■ ACTION ITEM: Retype the listing exactly. Leave out the images.

■ DATASET EXTRACT:
--- --- ---
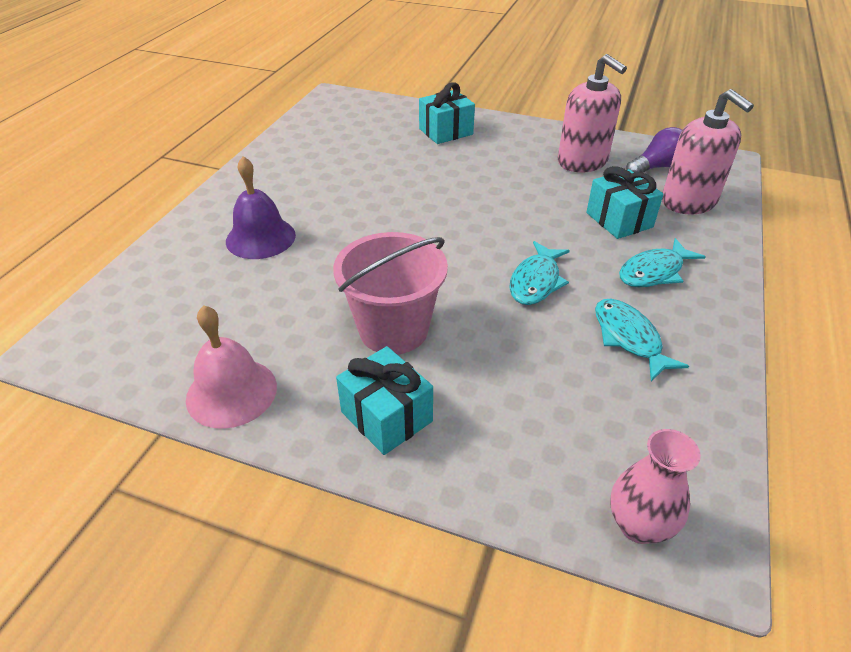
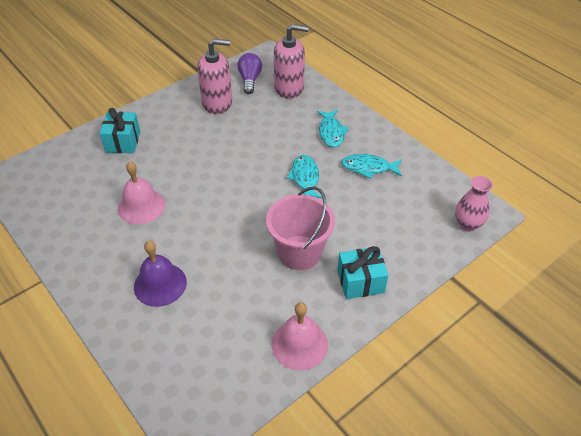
camera: 60 degrees left, 5 degrees up
(364, 180) = (141, 206): none -> pink bell
(536, 281) = (305, 178): turquoise fish -> turquoise fish turned 150 degrees counterclockwise
(619, 220) = (282, 120): turquoise gift -> none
--- --- ---
■ TASK ANSWER:
camera: 60 degrees left, 5 degrees up
(364, 180) = (141, 206): none -> pink bell
(536, 281) = (305, 178): turquoise fish -> turquoise fish turned 150 degrees counterclockwise
(619, 220) = (282, 120): turquoise gift -> none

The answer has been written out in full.